***** Recorded information
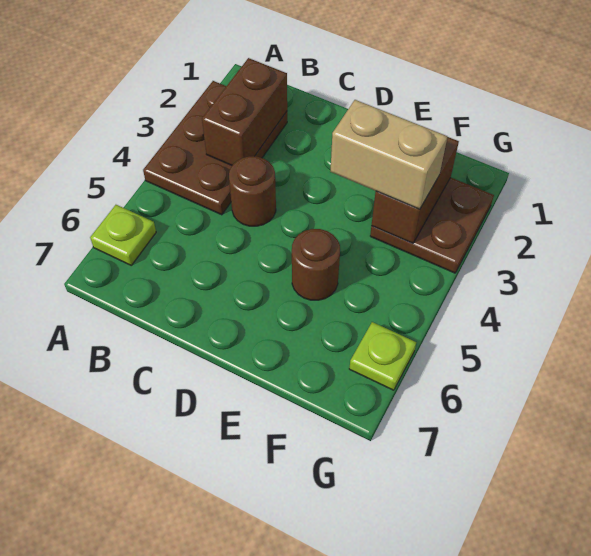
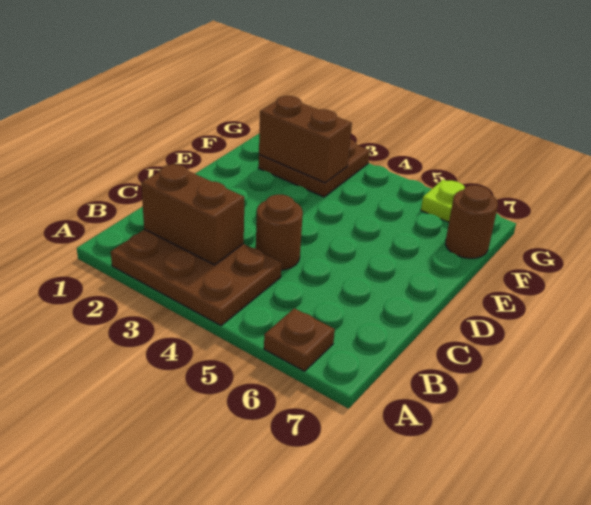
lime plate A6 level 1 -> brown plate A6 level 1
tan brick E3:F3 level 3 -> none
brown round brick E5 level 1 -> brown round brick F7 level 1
**********
## Try it
Output the full listing verbatim; pictures stay out.

## Your solution
lime plate A6 level 1 -> brown plate A6 level 1
tan brick E3:F3 level 3 -> none
brown round brick E5 level 1 -> brown round brick F7 level 1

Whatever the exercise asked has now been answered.